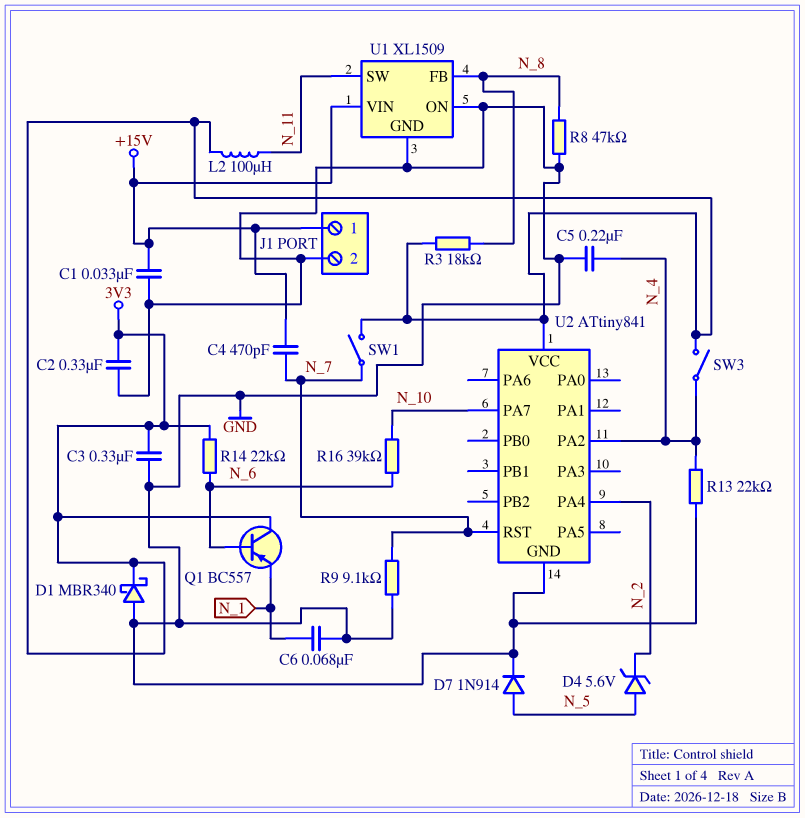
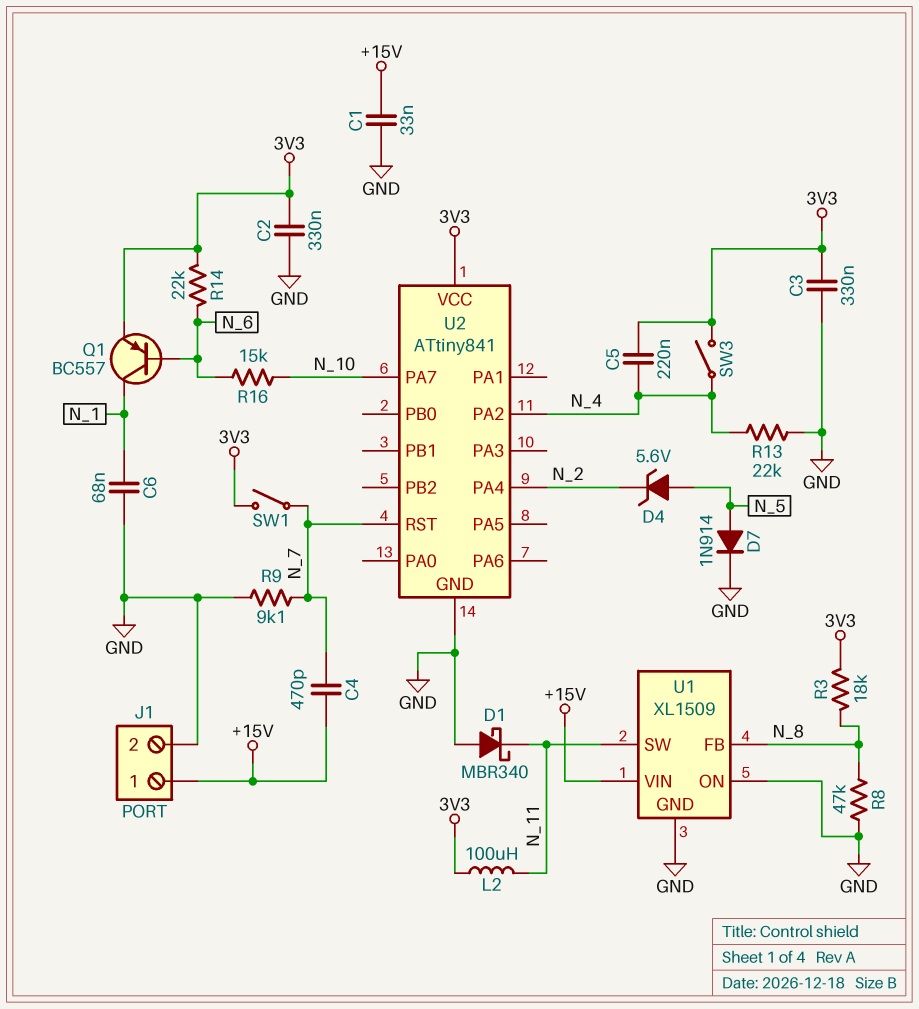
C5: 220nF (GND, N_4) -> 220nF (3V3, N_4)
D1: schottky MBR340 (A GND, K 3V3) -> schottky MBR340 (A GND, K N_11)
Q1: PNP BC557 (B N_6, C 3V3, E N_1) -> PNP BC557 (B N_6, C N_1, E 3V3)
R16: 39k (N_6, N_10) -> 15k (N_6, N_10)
========================
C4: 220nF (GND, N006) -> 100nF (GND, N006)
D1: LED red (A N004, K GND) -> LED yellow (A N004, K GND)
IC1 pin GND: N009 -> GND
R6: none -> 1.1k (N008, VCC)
========================
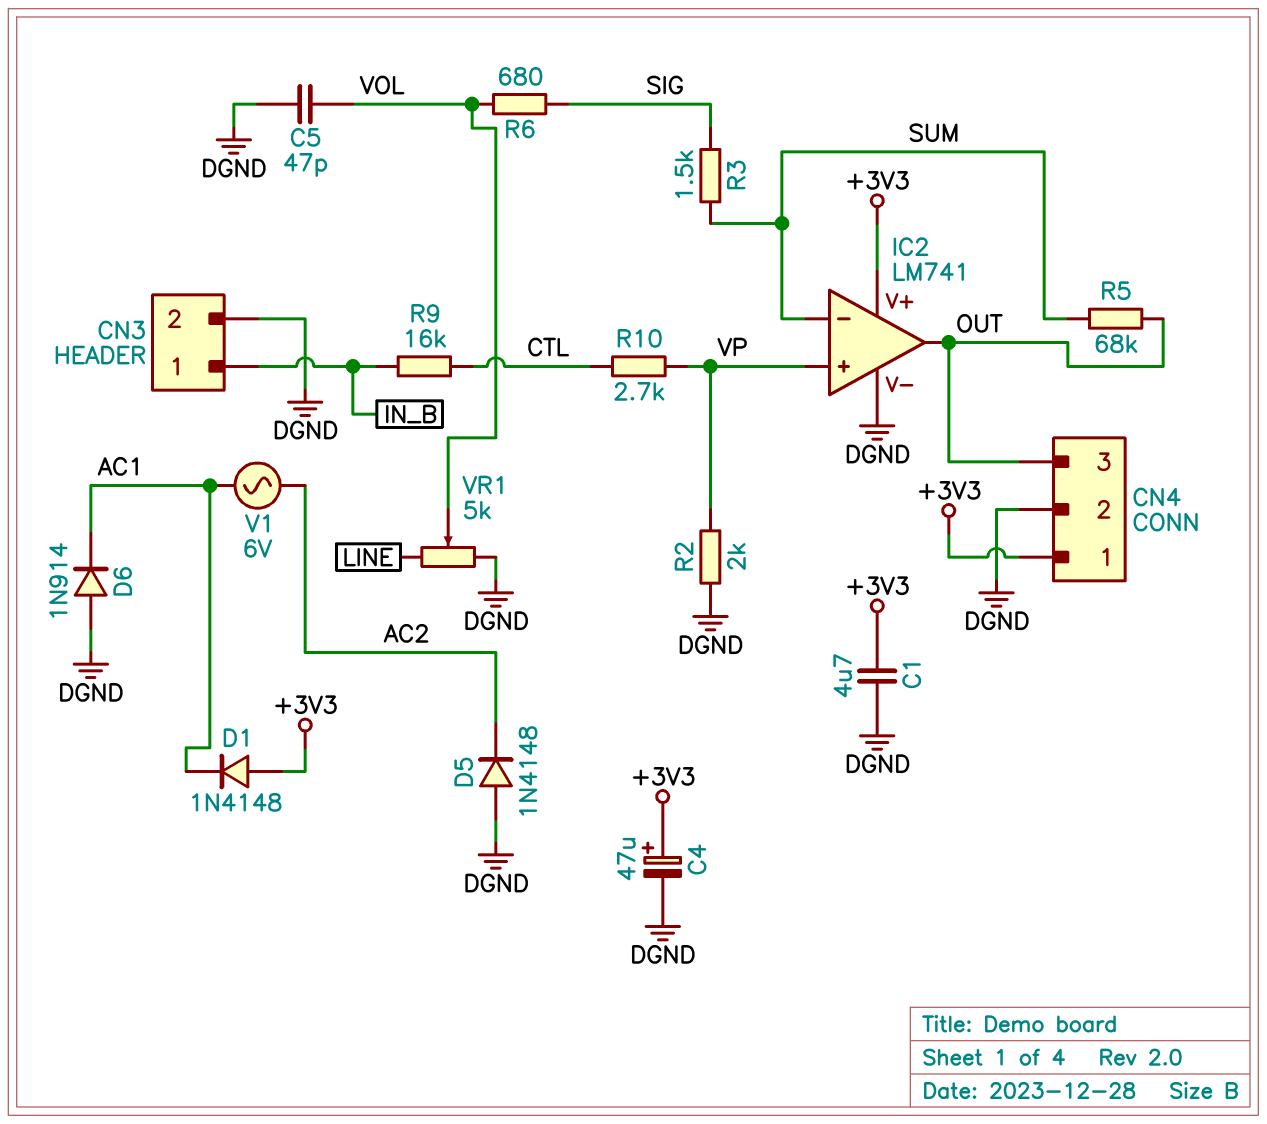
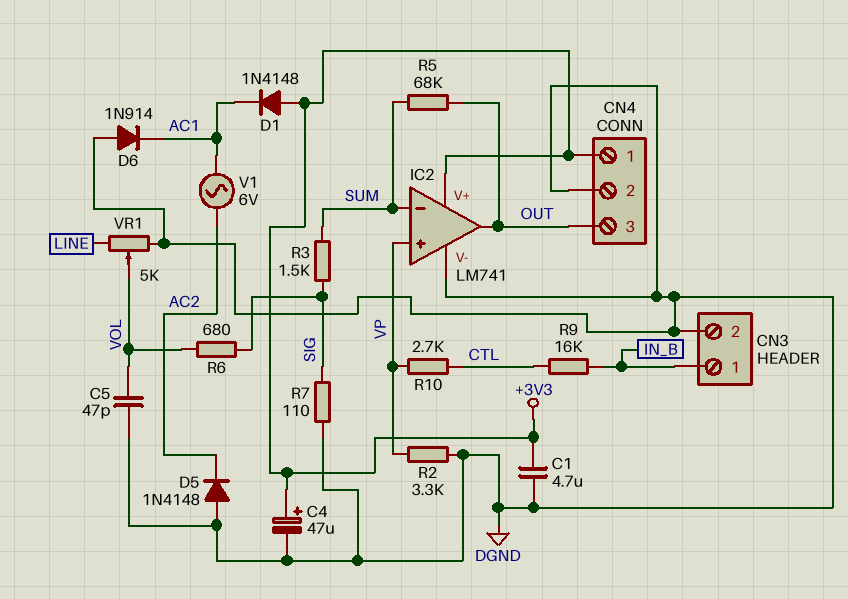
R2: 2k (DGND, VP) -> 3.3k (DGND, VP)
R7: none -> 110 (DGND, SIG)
========================
Exercise directions :: All lines above from the one containing "C5: 220nF (GND, N_4) -> 220nF (3V3, N_4)" to the one containing "R16: 39k (N_6, N_10) -> 15k (N_6, N_10)" must be repeated exactly, both lines included, and no others.

Your solution ::
C5: 220nF (GND, N_4) -> 220nF (3V3, N_4)
D1: schottky MBR340 (A GND, K 3V3) -> schottky MBR340 (A GND, K N_11)
Q1: PNP BC557 (B N_6, C 3V3, E N_1) -> PNP BC557 (B N_6, C N_1, E 3V3)
R16: 39k (N_6, N_10) -> 15k (N_6, N_10)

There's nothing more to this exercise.